--- Required action ---
From the records below, copy out exactly the lines from the one containing "green bottle: 0 -> 2" to the one containing "orange shoe: 1 -> 0", both included. Add nothing else.

--- Data ---
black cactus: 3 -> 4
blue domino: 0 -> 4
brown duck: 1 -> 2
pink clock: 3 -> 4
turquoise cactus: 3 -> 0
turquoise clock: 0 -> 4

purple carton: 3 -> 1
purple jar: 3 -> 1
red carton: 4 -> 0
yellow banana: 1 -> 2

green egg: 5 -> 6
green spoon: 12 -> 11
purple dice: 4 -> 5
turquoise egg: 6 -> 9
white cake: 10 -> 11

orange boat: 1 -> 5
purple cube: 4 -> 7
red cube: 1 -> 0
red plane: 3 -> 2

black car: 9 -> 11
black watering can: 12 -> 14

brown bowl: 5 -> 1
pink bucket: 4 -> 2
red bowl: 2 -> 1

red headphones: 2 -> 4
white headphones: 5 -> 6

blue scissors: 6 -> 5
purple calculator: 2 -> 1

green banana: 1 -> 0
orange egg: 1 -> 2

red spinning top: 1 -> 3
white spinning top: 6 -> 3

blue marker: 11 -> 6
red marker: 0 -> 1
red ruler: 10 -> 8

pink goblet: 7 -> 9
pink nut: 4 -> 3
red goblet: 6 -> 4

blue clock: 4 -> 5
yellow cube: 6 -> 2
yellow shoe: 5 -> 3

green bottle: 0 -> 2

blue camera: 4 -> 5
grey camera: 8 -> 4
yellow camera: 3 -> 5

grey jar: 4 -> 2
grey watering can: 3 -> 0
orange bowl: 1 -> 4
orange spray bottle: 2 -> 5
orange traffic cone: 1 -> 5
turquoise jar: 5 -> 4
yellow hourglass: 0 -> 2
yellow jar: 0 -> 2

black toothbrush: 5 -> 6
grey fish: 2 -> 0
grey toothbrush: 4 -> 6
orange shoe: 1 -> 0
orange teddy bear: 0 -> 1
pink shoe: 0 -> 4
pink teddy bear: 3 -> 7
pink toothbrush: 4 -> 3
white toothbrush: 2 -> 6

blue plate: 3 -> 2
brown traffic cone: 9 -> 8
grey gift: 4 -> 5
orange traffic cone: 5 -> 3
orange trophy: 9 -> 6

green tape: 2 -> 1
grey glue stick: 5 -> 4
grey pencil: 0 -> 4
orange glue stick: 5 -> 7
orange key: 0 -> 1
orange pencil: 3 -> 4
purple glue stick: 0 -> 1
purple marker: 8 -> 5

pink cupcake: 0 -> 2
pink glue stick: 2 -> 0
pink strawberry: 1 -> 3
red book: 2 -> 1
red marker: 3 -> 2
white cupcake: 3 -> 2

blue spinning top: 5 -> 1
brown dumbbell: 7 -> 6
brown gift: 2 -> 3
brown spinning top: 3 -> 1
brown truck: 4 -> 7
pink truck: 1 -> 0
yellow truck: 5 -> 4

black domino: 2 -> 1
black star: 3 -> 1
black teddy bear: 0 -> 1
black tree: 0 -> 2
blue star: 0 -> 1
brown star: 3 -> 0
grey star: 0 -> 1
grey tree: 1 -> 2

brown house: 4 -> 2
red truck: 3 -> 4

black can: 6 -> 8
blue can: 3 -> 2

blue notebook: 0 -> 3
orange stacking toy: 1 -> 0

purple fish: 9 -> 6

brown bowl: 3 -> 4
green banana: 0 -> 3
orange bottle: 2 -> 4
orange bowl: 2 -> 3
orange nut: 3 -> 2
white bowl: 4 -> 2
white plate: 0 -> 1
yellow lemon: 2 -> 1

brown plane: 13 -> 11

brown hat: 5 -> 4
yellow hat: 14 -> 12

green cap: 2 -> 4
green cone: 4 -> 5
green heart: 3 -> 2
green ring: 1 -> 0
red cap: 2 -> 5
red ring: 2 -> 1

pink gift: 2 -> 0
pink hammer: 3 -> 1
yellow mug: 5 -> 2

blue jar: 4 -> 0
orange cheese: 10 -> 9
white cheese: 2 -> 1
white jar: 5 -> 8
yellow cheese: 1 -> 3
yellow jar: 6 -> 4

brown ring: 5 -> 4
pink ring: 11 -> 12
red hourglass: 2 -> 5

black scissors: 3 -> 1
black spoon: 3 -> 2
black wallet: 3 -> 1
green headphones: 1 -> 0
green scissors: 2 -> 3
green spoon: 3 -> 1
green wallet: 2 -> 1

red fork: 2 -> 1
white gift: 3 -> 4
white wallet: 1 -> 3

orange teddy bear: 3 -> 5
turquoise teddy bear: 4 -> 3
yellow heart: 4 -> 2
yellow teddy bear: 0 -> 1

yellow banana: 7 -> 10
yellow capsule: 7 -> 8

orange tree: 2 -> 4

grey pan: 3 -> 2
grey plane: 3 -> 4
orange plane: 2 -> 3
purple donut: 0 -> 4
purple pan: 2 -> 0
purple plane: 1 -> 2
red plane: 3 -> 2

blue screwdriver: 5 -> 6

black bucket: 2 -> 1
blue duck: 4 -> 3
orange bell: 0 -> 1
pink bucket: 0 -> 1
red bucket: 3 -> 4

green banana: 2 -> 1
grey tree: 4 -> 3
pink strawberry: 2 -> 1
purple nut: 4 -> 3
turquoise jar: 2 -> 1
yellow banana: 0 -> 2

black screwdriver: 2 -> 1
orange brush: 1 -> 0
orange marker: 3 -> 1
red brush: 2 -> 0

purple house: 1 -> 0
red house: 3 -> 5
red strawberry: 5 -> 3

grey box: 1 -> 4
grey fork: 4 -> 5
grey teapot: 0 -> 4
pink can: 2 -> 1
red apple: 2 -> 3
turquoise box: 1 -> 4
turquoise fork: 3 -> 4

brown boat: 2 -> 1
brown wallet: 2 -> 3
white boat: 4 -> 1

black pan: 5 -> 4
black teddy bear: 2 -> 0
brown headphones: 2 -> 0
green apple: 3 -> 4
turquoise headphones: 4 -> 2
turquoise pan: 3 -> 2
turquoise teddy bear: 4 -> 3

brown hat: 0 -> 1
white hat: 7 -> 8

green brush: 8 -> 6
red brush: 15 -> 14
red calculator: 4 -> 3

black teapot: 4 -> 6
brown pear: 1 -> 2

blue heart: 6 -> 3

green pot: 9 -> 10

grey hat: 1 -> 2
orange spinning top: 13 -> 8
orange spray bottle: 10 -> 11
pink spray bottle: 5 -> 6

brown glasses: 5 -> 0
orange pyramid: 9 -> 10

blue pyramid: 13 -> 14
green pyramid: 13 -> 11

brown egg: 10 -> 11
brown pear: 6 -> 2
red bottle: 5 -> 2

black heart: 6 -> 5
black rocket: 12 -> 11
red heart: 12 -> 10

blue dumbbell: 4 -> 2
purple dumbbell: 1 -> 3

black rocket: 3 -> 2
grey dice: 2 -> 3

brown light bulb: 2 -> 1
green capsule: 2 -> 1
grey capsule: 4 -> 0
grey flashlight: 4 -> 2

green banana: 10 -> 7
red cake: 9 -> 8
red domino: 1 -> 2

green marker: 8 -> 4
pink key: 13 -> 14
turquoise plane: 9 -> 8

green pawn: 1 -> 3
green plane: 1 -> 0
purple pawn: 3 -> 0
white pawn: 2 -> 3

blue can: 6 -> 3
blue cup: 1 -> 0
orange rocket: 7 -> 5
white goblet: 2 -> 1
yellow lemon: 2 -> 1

--- Answer below ---
green bottle: 0 -> 2

blue camera: 4 -> 5
grey camera: 8 -> 4
yellow camera: 3 -> 5

grey jar: 4 -> 2
grey watering can: 3 -> 0
orange bowl: 1 -> 4
orange spray bottle: 2 -> 5
orange traffic cone: 1 -> 5
turquoise jar: 5 -> 4
yellow hourglass: 0 -> 2
yellow jar: 0 -> 2

black toothbrush: 5 -> 6
grey fish: 2 -> 0
grey toothbrush: 4 -> 6
orange shoe: 1 -> 0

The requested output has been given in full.